What you will do:
Could you set down the records below exactly as they are, with no pictures?

[Scene difference descriptions]
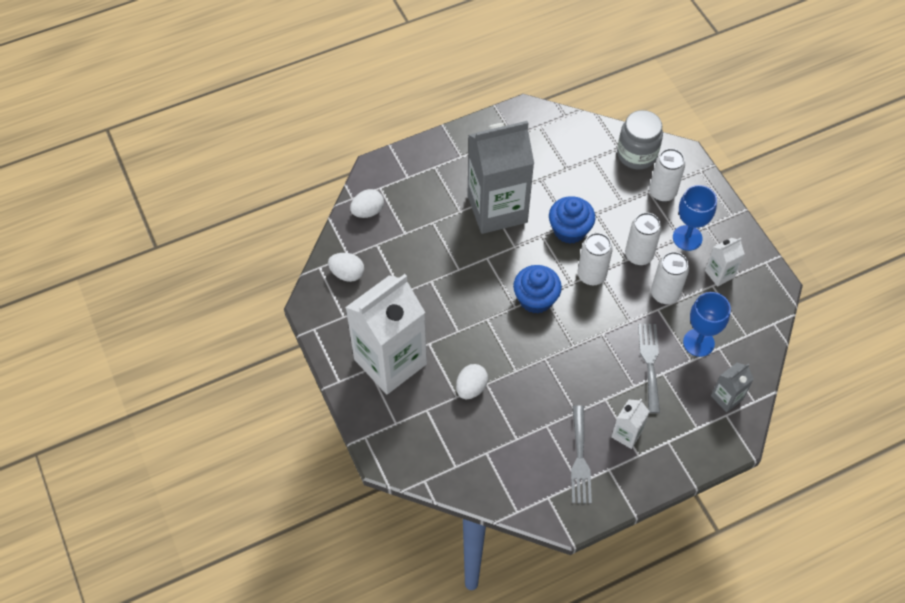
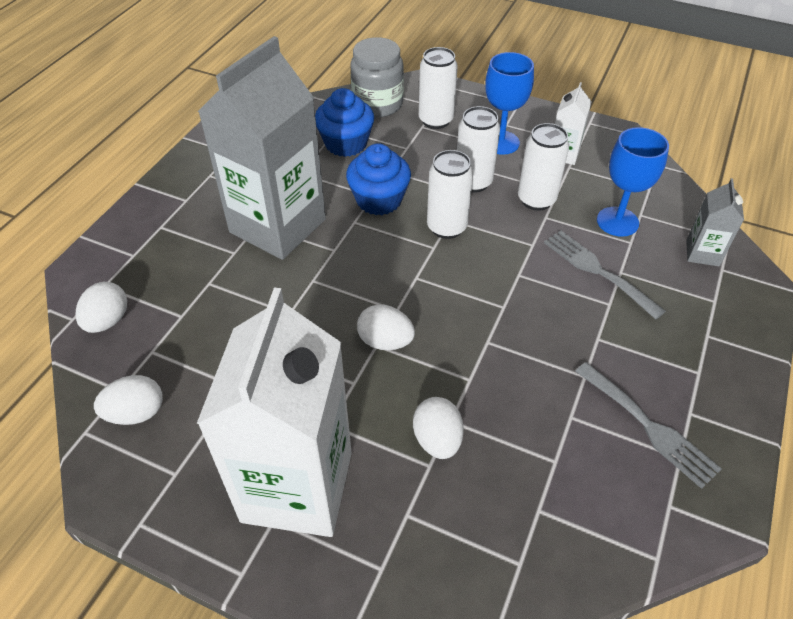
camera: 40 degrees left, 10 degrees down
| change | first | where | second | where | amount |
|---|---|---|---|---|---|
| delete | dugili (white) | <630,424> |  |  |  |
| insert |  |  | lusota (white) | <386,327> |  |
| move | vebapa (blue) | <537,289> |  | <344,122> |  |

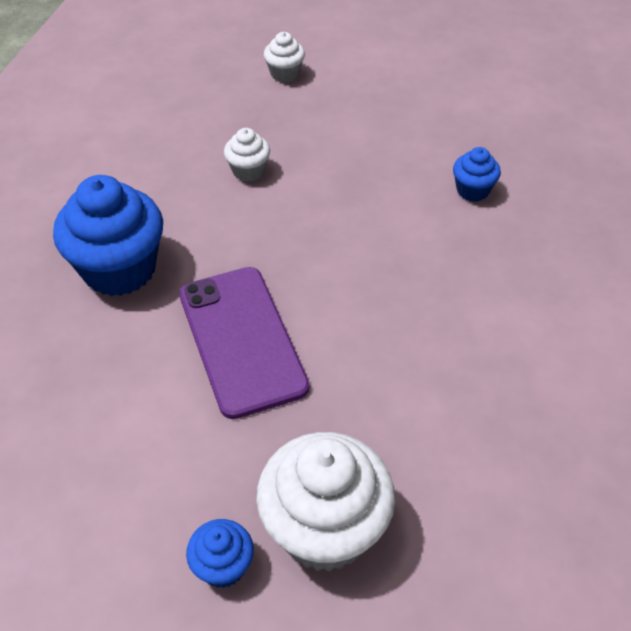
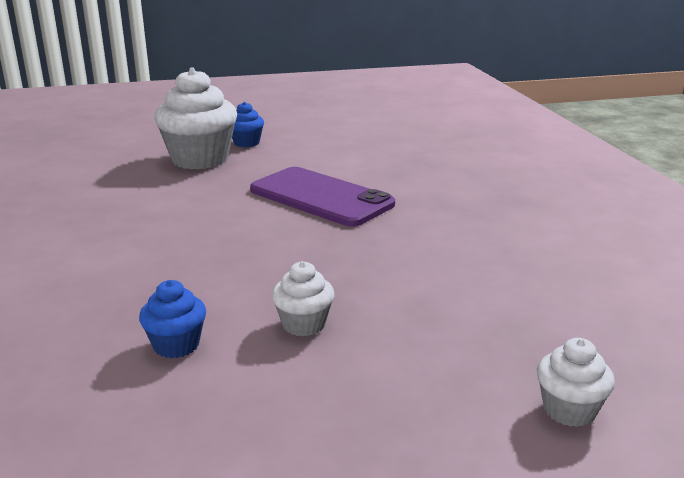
camera: 150 degrees right, 25 degrees down
| change | first | where | second | where | amount |
|---|---|---|---|---|---|
| delete | vebapa (blue) | <108,235> |  |  |  |
| move | vebapa (white) | <247,155> |  | <303,298> |  |

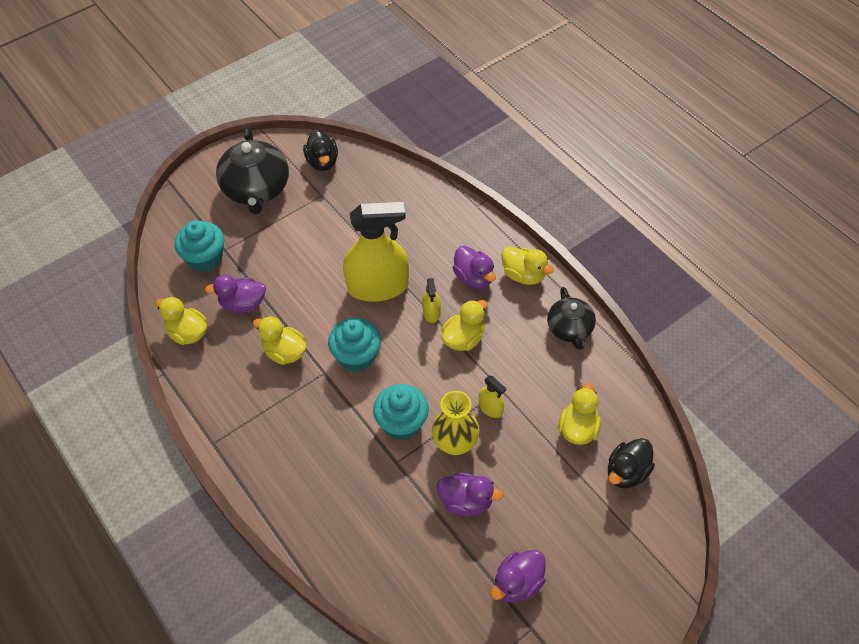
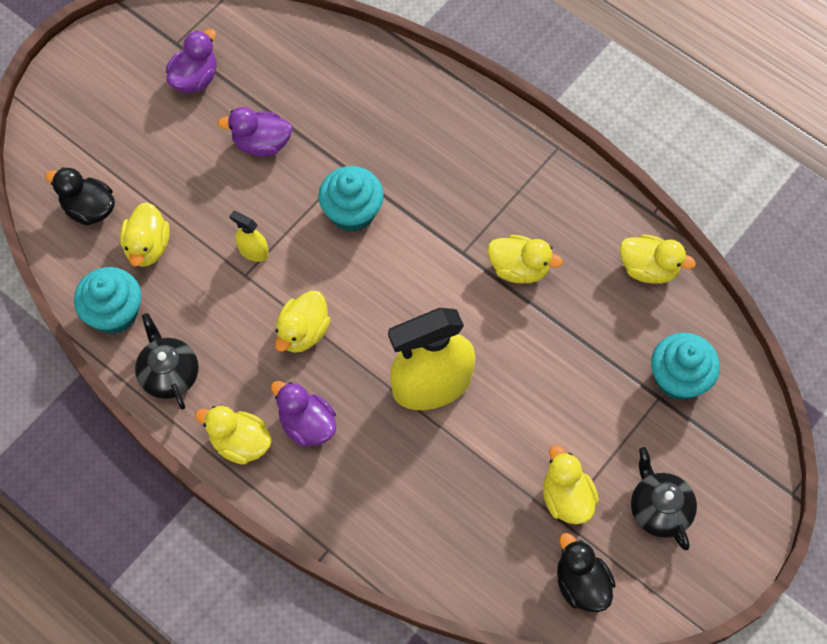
camera: 165 degrees right, 10 degrees up
| change | first | where | second | where | amount |
|---|---|---|---|---|---|
| delete | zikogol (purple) | <235,293> |  |  |  |
| delete | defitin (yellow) | <431,300> |  |  |  |
| delete | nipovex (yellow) | <456,423> |  |  |  |
| insert |  |  | zikogol (yellow) | <571,484> |  |
| move | vebapa (turquoise) | <354,345> |  | <107,300> |  |
| rotate | zikogol (black) | <631,463> |  | <80,196> | 90 degrees counterclockwise |
| resize | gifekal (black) | <252,170> |  | <664,498> | x0.60 |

Task result:
camera: 40 degrees left, 10 degrees down
| change | first | where | second | where | amount |
|---|---|---|---|---|---|
| delete | dugili (white) | <630,424> |  |  |  |
| insert |  |  | lusota (white) | <386,327> |  |
| move | vebapa (blue) | <537,289> |  | <344,122> |  |

camera: 150 degrees right, 25 degrees down
| change | first | where | second | where | amount |
|---|---|---|---|---|---|
| delete | vebapa (blue) | <108,235> |  |  |  |
| move | vebapa (white) | <247,155> |  | <303,298> |  |

camera: 165 degrees right, 10 degrees up
| change | first | where | second | where | amount |
|---|---|---|---|---|---|
| delete | zikogol (purple) | <235,293> |  |  |  |
| delete | defitin (yellow) | <431,300> |  |  |  |
| delete | nipovex (yellow) | <456,423> |  |  |  |
| insert |  |  | zikogol (yellow) | <571,484> |  |
| move | vebapa (turquoise) | <354,345> |  | <107,300> |  |
| rotate | zikogol (black) | <631,463> |  | <80,196> | 90 degrees counterclockwise |
| resize | gifekal (black) | <252,170> |  | <664,498> | x0.60 |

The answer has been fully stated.